▶ [CONSIGNE]
Réécrivez toutes les lignes des items ci-dessous sous la forme d'une liste JSON de chaînes, à raison d'une chaîne par ligne et sans les lignes vides. Laissez de côté les images dans votre réponse.

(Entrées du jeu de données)

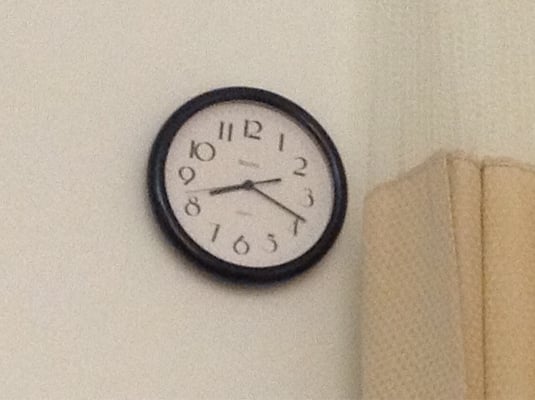
Identify the location of curtain / drape. The height and width of the screenshot is (400, 535). (406, 219).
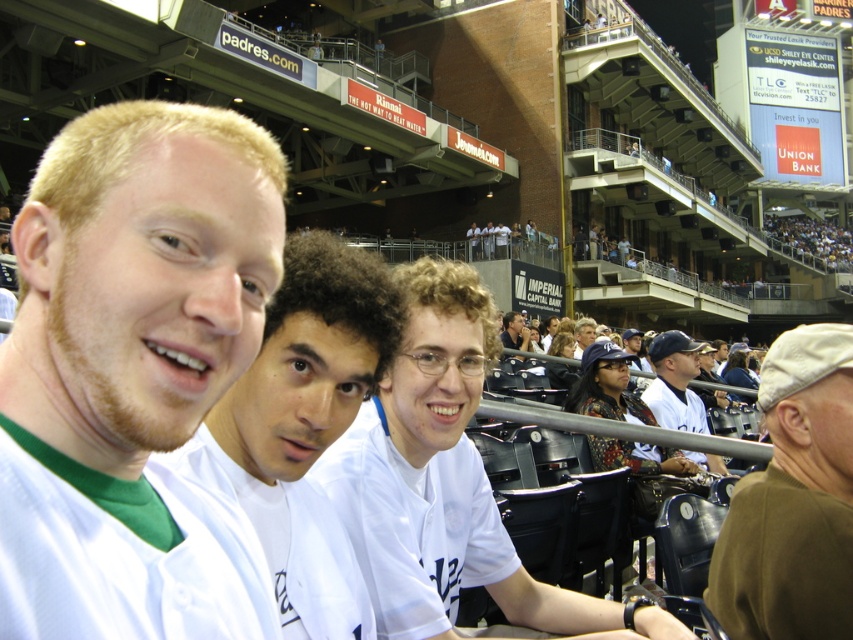
Question: Which of the following is the farthest from the observer?

Choices:
 (A) (524, 348)
 (B) (221, 241)

Answer: (A)

Question: Where is matte white jersey at center located in relation to brown cotton cap at right in the image?

Choices:
 (A) right
 (B) left

Answer: (B)

Question: Which point appears farthest from the camera in this image?

Choices:
 (A) (347, 342)
 (B) (653, 364)
 (C) (364, 508)
 (D) (756, 620)

Answer: (B)

Question: Does brown cotton cap at right appear on the right side of matte white shirt at center?

Choices:
 (A) yes
 (B) no

Answer: (A)

Question: Which object is positioned farthest from the brown cotton cap at right?

Choices:
 (A) white t-shirt at center
 (B) matte white jersey at center

Answer: (B)

Question: Is white jersey at center to the left of white t-shirt at center from the viewer's perspective?

Choices:
 (A) no
 (B) yes

Answer: (A)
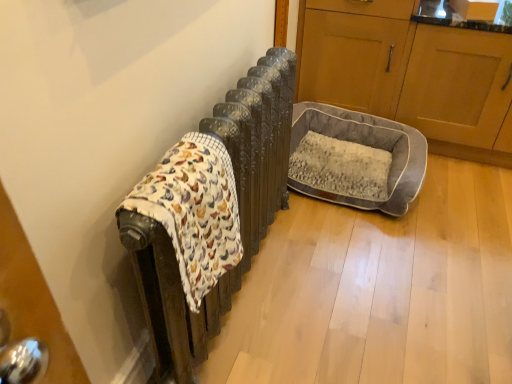
Question: From a real-world perspective, is gray fabric pet bed at right, which is the 1th screen door in back-to-front order, above or below wooden cabinet at right, which appears as the 1th screen door when viewed from the front?

Choices:
 (A) above
 (B) below

Answer: (A)

Question: In terms of width, does gray fabric pet bed at right, which is the 1th screen door in back-to-front order, look wider or thinner when compared to wooden cabinet at right, which appears as the 1th screen door when viewed from the front?

Choices:
 (A) thin
 (B) wide

Answer: (A)

Question: Estimate the real-world distances between objects in this image. Which object is closer to the gray fabric pet bed at right, which is the 1th screen door in back-to-front order?

Choices:
 (A) wooden cabinet at right, which appears as the 1th screen door when viewed from the front
 (B) gray plush dog bed at center
 (C) fluffy cotton blanket at left

Answer: (A)

Question: Based on their relative distances, which object is farther from the gray fabric pet bed at right, which is the 1th screen door in back-to-front order?

Choices:
 (A) fluffy cotton blanket at left
 (B) wooden cabinet at right, acting as the second screen door starting from the back
 (C) gray plush dog bed at center

Answer: (A)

▶ [RÉSULTAT OBTENU]
[
  "Identify the location of curtain / drape. The height and width of the screenshot is (400, 535). (406, 219).",
  "Question: Which of the following is the farthest from the observer?",
  "Choices:",
  " (A) (524, 348)",
  " (B) (221, 241)",
  "Answer: (A)",
  "Question: Where is matte white jersey at center located in relation to brown cotton cap at right in the image?",
  "Choices:",
  " (A) right",
  " (B) left",
  "Answer: (B)",
  "Question: Which point appears farthest from the camera in this image?",
  "Choices:",
  " (A) (347, 342)",
  " (B) (653, 364)",
  " (C) (364, 508)",
  " (D) (756, 620)",
  "Answer: (B)",
  "Question: Does brown cotton cap at right appear on the right side of matte white shirt at center?",
  "Choices:",
  " (A) yes",
  " (B) no",
  "Answer: (A)",
  "Question: Which object is positioned farthest from the brown cotton cap at right?",
  "Choices:",
  " (A) white t-shirt at center",
  " (B) matte white jersey at center",
  "Answer: (B)",
  "Question: Is white jersey at center to the left of white t-shirt at center from the viewer's perspective?",
  "Choices:",
  " (A) no",
  " (B) yes",
  "Answer: (A)",
  "Question: From a real-world perspective, is gray fabric pet bed at right, which is the 1th screen door in back-to-front order, above or below wooden cabinet at right, which appears as the 1th screen door when viewed from the front?",
  "Choices:",
  " (A) above",
  " (B) below",
  "Answer: (A)",
  "Question: In terms of width, does gray fabric pet bed at right, which is the 1th screen door in back-to-front order, look wider or thinner when compared to wooden cabinet at right, which appears as the 1th screen door when viewed from the front?",
  "Choices:",
  " (A) thin",
  " (B) wide",
  "Answer: (A)",
  "Question: Estimate the real-world distances between objects in this image. Which object is closer to the gray fabric pet bed at right, which is the 1th screen door in back-to-front order?",
  "Choices:",
  " (A) wooden cabinet at right, which appears as the 1th screen door when viewed from the front",
  " (B) gray plush dog bed at center",
  " (C) fluffy cotton blanket at left",
  "Answer: (A)",
  "Question: Based on their relative distances, which object is farther from the gray fabric pet bed at right, which is the 1th screen door in back-to-front order?",
  "Choices:",
  " (A) fluffy cotton blanket at left",
  " (B) wooden cabinet at right, acting as the second screen door starting from the back",
  " (C) gray plush dog bed at center",
  "Answer: (A)"
]